**Description of the task:** With the string "AGND" as the filter, copy each matching line from the records.

++++ Records for the task ++++

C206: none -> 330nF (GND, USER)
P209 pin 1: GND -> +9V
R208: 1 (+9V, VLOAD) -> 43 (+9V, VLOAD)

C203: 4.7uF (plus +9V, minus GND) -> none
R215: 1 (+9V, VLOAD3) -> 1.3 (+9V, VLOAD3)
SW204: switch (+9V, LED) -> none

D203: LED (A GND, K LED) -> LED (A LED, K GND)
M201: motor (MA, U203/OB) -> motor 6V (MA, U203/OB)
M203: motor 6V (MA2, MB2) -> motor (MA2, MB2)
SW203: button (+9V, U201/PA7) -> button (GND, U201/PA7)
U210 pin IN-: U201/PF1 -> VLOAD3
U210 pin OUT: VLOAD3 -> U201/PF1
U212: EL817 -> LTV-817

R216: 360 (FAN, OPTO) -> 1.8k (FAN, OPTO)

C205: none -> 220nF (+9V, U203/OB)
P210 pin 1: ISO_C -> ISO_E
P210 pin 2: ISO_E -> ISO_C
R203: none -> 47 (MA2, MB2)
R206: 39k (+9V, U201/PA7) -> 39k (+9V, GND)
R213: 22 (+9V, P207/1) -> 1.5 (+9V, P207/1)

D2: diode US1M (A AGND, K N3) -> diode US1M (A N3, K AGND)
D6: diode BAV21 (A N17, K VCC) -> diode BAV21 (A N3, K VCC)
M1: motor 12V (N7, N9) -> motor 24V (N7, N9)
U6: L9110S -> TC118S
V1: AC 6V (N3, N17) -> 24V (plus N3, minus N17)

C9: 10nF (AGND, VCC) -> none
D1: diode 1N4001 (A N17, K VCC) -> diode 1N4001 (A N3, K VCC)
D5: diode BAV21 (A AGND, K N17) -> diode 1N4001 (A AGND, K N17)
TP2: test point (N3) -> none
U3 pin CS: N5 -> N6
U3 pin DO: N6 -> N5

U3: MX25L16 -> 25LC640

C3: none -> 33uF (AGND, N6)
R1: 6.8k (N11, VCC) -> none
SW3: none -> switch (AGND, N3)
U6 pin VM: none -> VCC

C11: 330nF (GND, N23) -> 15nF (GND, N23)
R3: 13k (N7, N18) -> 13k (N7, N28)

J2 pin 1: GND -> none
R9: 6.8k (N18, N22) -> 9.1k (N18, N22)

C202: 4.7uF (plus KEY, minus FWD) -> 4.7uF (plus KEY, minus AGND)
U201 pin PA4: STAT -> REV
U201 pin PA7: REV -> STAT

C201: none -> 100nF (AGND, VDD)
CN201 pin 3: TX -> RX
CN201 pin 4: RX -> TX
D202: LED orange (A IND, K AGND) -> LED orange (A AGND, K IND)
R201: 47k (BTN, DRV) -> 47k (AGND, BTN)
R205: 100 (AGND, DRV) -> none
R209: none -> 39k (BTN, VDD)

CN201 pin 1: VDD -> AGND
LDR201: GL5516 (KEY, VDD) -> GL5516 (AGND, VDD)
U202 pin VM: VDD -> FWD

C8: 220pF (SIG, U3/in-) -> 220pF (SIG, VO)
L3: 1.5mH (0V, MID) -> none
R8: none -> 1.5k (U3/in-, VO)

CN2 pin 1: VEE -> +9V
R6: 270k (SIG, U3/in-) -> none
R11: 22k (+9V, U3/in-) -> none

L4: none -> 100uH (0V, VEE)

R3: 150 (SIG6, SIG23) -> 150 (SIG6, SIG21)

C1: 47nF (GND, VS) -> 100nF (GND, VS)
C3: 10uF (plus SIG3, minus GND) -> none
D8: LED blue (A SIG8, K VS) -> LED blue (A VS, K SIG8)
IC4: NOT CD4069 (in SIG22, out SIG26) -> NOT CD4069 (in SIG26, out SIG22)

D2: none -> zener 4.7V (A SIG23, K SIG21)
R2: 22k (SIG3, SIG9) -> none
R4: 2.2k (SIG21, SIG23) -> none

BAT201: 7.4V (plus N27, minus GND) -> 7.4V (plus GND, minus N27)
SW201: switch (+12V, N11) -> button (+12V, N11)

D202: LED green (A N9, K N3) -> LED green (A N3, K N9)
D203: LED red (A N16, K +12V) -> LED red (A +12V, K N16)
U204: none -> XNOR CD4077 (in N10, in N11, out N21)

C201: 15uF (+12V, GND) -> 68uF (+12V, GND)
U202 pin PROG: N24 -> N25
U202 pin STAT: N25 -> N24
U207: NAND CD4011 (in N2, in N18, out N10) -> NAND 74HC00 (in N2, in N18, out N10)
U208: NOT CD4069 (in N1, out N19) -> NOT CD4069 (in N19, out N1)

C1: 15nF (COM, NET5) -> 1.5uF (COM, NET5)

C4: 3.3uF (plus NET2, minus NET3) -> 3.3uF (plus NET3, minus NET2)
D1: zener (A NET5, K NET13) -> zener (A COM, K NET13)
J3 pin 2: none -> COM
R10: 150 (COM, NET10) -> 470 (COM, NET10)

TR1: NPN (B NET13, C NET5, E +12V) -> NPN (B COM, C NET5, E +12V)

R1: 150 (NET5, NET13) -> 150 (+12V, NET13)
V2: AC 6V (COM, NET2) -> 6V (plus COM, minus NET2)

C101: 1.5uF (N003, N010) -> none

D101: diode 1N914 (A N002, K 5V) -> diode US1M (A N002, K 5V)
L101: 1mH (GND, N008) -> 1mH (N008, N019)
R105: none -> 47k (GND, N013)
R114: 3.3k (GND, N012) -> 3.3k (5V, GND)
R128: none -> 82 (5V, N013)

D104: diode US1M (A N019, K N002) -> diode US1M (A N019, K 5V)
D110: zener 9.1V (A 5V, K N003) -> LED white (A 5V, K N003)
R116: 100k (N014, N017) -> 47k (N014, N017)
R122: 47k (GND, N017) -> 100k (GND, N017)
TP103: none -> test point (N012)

++++

**Result for this exercise:**
D2: diode US1M (A AGND, K N3) -> diode US1M (A N3, K AGND)
C9: 10nF (AGND, VCC) -> none
D5: diode BAV21 (A AGND, K N17) -> diode 1N4001 (A AGND, K N17)
C3: none -> 33uF (AGND, N6)
SW3: none -> switch (AGND, N3)
C202: 4.7uF (plus KEY, minus FWD) -> 4.7uF (plus KEY, minus AGND)
C201: none -> 100nF (AGND, VDD)
D202: LED orange (A IND, K AGND) -> LED orange (A AGND, K IND)
R201: 47k (BTN, DRV) -> 47k (AGND, BTN)
R205: 100 (AGND, DRV) -> none
CN201 pin 1: VDD -> AGND
LDR201: GL5516 (KEY, VDD) -> GL5516 (AGND, VDD)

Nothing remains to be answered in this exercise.